## [Work order]
Once the line containing "grand piano: (915, 318)" is found in the entries below, restate it and each following line word for word, stopping after the line containing "shelving: (1320, 834) -> (236, 783), moved".

[Stored items from a collection]
━━━━━━━━
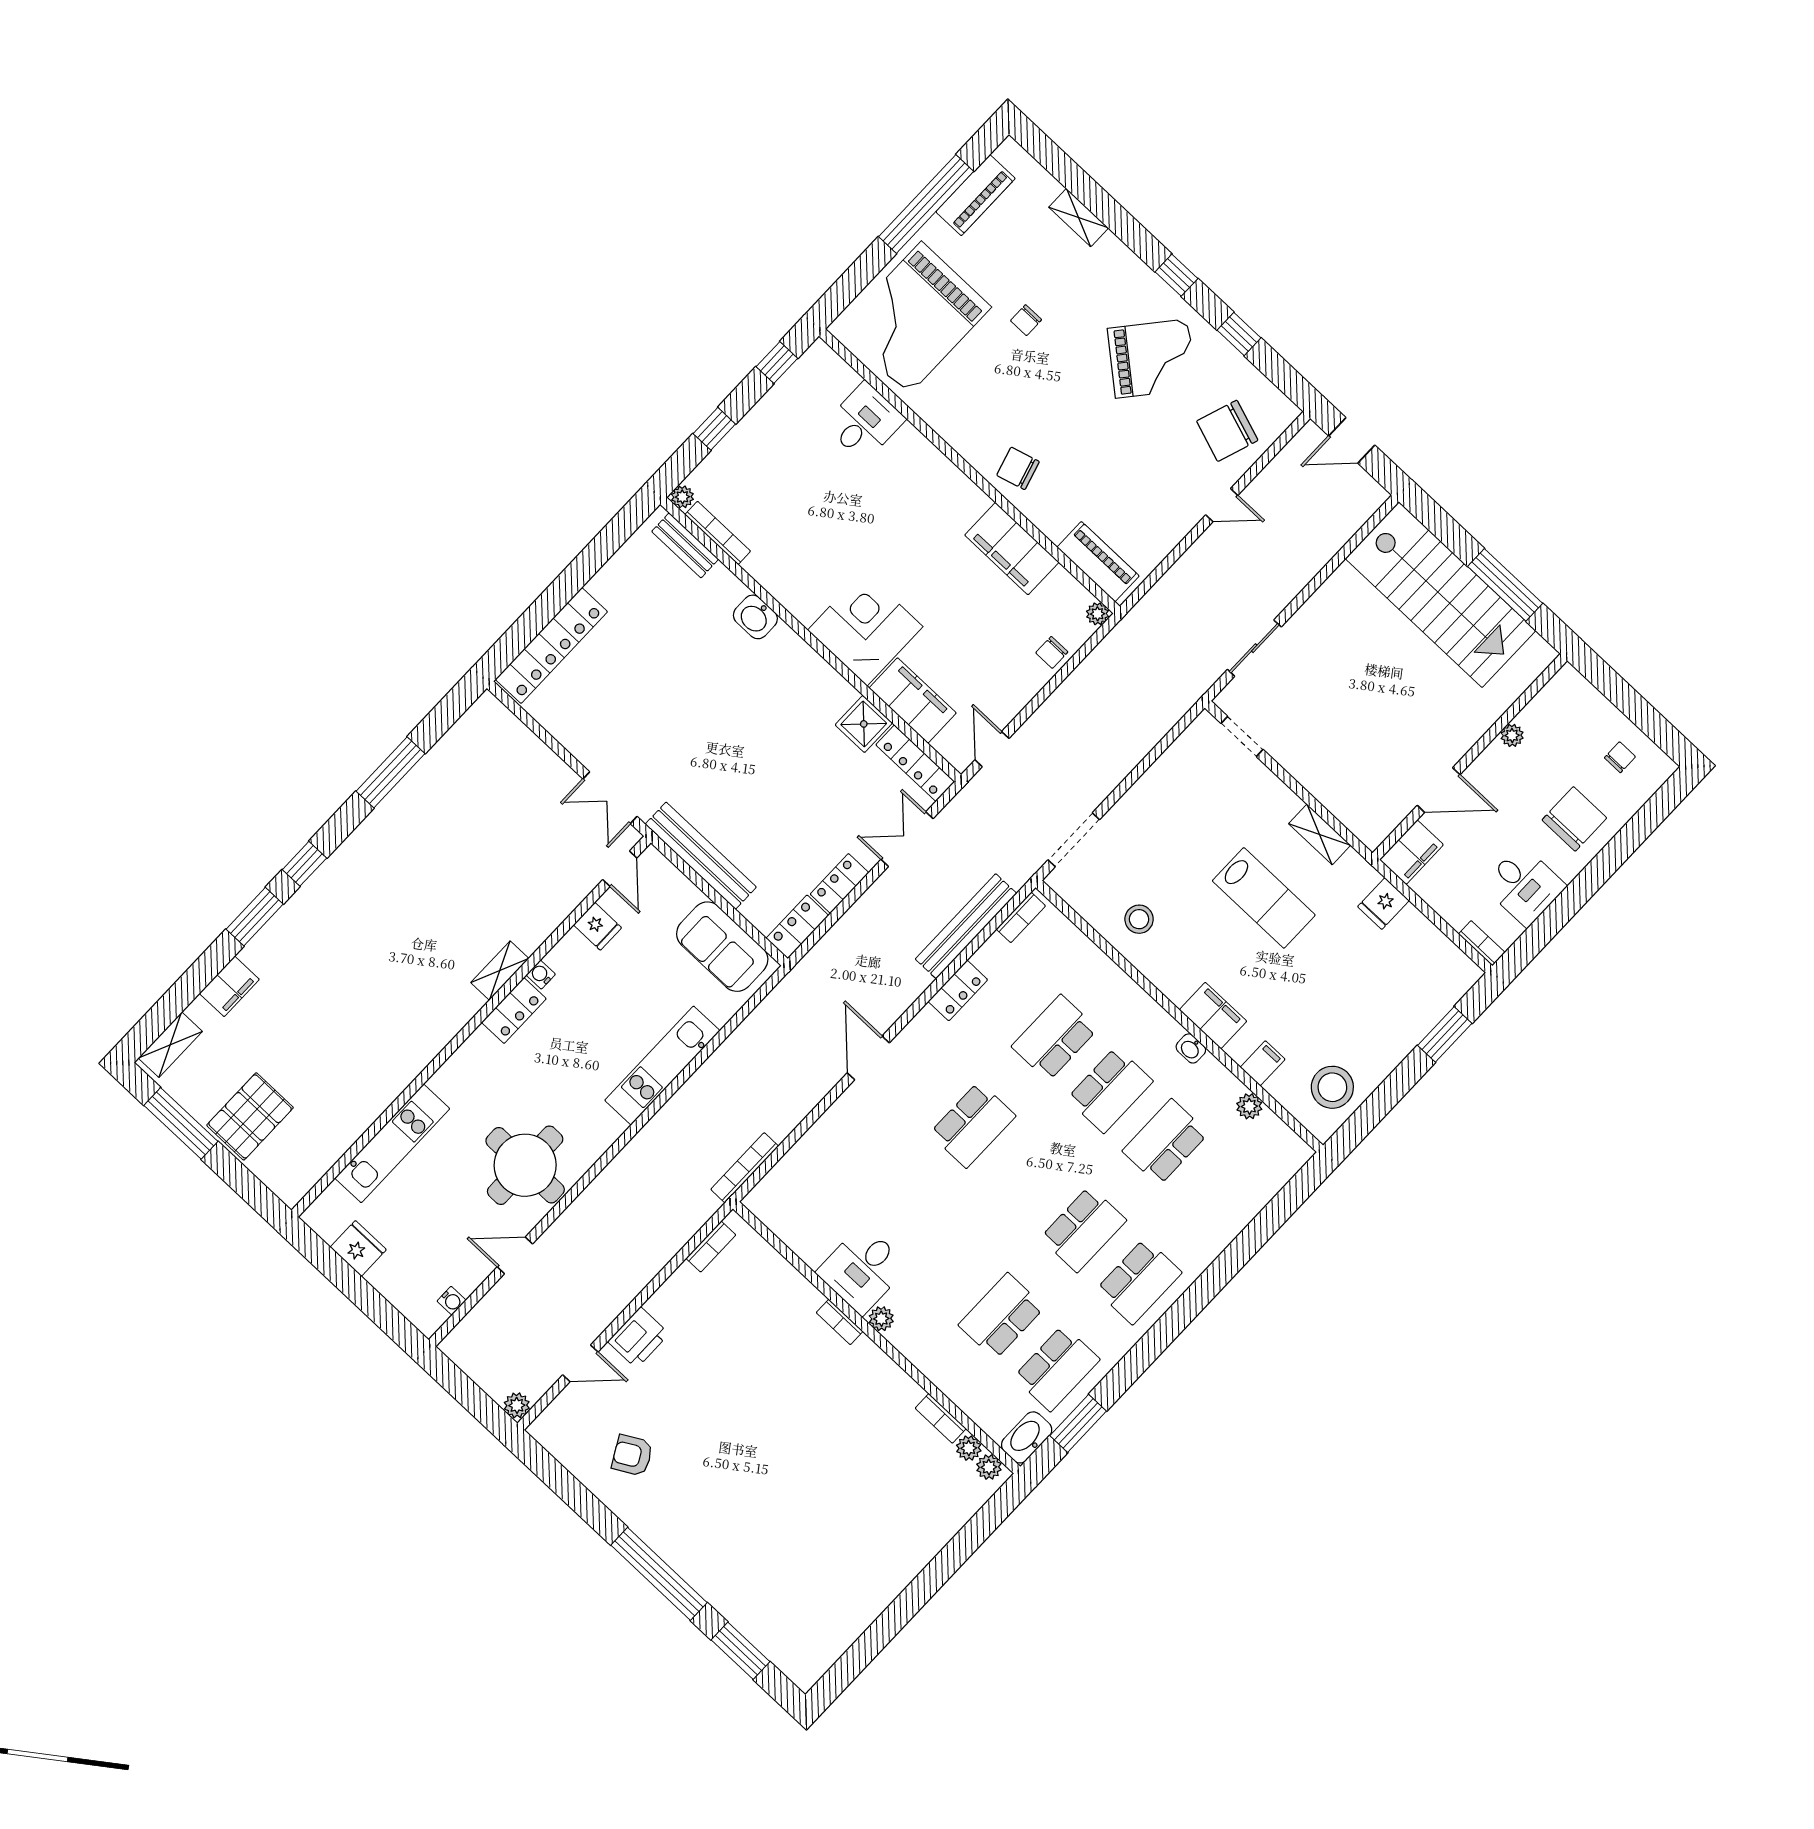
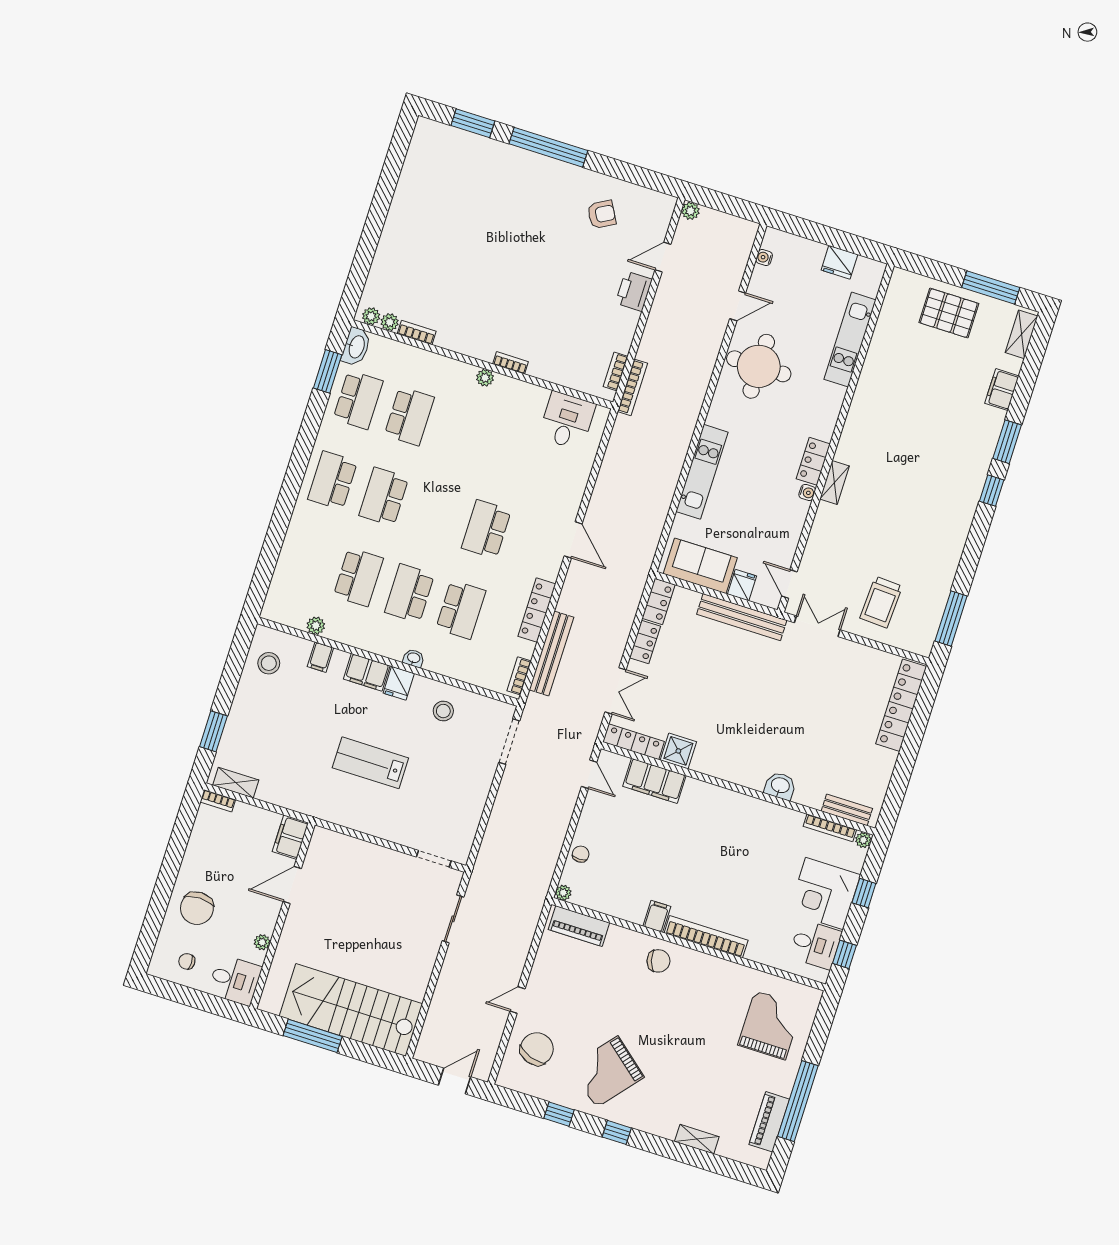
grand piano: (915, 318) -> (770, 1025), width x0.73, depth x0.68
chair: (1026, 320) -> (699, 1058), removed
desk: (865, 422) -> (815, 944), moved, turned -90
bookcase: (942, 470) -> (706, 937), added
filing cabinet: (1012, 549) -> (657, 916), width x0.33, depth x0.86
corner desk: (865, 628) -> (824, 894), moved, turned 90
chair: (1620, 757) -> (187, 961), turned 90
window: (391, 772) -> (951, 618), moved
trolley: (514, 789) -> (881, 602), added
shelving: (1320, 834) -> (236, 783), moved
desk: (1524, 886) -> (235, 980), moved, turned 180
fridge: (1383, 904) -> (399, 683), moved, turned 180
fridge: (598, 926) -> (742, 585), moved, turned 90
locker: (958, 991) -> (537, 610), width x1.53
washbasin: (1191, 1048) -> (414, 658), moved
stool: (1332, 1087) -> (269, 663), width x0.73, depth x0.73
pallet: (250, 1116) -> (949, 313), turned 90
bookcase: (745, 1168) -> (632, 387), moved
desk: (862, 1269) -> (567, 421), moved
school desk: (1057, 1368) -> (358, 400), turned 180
━━━━━━━━
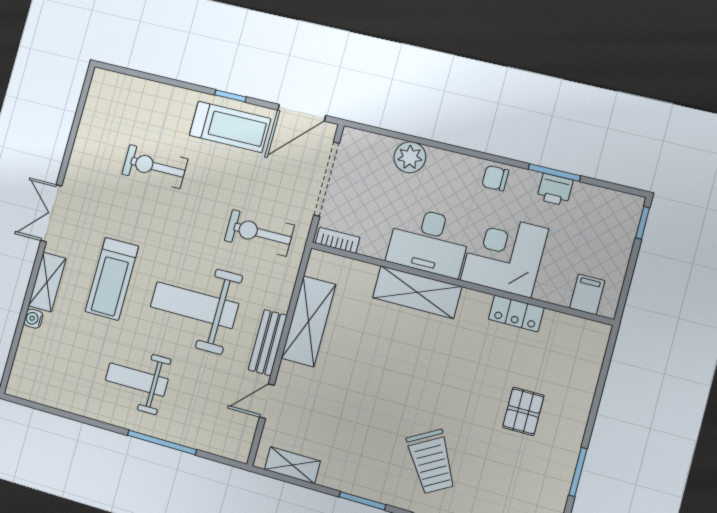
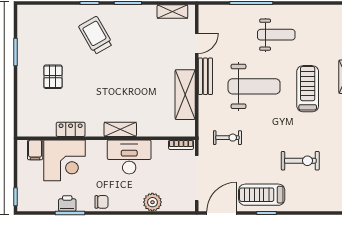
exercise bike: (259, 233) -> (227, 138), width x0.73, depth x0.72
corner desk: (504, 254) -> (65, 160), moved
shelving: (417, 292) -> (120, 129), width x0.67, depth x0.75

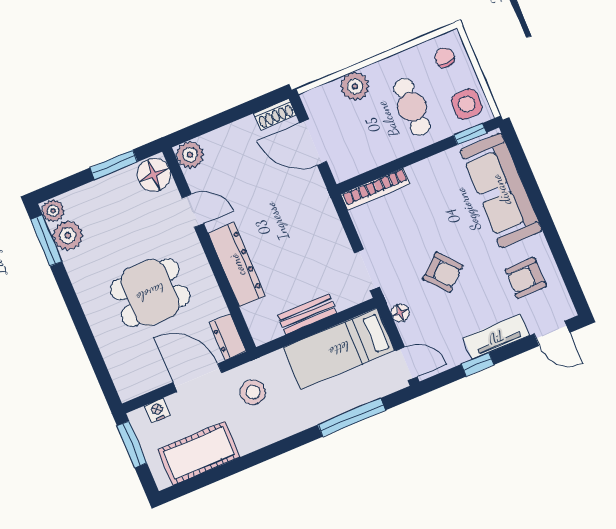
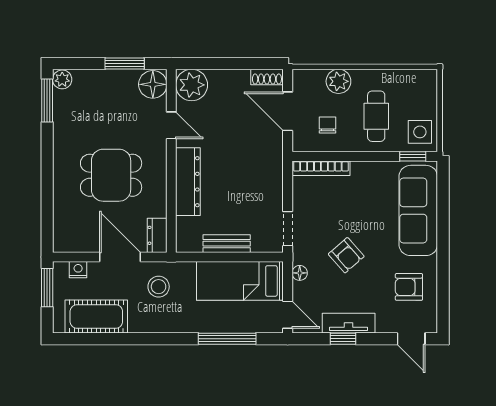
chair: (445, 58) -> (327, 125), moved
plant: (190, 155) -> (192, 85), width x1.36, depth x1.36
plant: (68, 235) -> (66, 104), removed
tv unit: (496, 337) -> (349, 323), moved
━━━━━━━━
## [The completed task]
grand piano: (915, 318) -> (770, 1025), width x0.73, depth x0.68
chair: (1026, 320) -> (699, 1058), removed
desk: (865, 422) -> (815, 944), moved, turned -90
bookcase: (942, 470) -> (706, 937), added
filing cabinet: (1012, 549) -> (657, 916), width x0.33, depth x0.86
corner desk: (865, 628) -> (824, 894), moved, turned 90
chair: (1620, 757) -> (187, 961), turned 90
window: (391, 772) -> (951, 618), moved
trolley: (514, 789) -> (881, 602), added
shelving: (1320, 834) -> (236, 783), moved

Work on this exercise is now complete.